◆ About this task:
The records below need to be printed in full. Keep each one exact.

▼

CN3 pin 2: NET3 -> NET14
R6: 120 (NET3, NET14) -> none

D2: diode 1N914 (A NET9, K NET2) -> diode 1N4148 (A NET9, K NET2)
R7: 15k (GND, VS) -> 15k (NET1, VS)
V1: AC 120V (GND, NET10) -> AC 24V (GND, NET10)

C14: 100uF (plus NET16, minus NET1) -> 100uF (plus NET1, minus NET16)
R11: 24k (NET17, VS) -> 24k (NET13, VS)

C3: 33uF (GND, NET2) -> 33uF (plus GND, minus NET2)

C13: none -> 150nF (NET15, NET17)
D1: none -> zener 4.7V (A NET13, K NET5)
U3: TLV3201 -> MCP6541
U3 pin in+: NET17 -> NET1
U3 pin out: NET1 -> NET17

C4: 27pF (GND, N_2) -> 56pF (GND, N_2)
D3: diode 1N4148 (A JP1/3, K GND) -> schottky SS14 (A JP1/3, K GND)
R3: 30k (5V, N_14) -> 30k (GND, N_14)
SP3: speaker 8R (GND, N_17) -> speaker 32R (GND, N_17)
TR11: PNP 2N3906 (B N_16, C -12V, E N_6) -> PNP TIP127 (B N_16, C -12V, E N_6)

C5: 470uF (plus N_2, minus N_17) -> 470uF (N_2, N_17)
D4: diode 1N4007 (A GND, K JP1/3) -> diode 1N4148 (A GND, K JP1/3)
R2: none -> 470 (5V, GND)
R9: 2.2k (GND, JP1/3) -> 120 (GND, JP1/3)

▲

◆ Answer for the task:
CN3 pin 2: NET3 -> NET14
R6: 120 (NET3, NET14) -> none

D2: diode 1N914 (A NET9, K NET2) -> diode 1N4148 (A NET9, K NET2)
R7: 15k (GND, VS) -> 15k (NET1, VS)
V1: AC 120V (GND, NET10) -> AC 24V (GND, NET10)

C14: 100uF (plus NET16, minus NET1) -> 100uF (plus NET1, minus NET16)
R11: 24k (NET17, VS) -> 24k (NET13, VS)

C3: 33uF (GND, NET2) -> 33uF (plus GND, minus NET2)

C13: none -> 150nF (NET15, NET17)
D1: none -> zener 4.7V (A NET13, K NET5)
U3: TLV3201 -> MCP6541
U3 pin in+: NET17 -> NET1
U3 pin out: NET1 -> NET17

C4: 27pF (GND, N_2) -> 56pF (GND, N_2)
D3: diode 1N4148 (A JP1/3, K GND) -> schottky SS14 (A JP1/3, K GND)
R3: 30k (5V, N_14) -> 30k (GND, N_14)
SP3: speaker 8R (GND, N_17) -> speaker 32R (GND, N_17)
TR11: PNP 2N3906 (B N_16, C -12V, E N_6) -> PNP TIP127 (B N_16, C -12V, E N_6)

C5: 470uF (plus N_2, minus N_17) -> 470uF (N_2, N_17)
D4: diode 1N4007 (A GND, K JP1/3) -> diode 1N4148 (A GND, K JP1/3)
R2: none -> 470 (5V, GND)
R9: 2.2k (GND, JP1/3) -> 120 (GND, JP1/3)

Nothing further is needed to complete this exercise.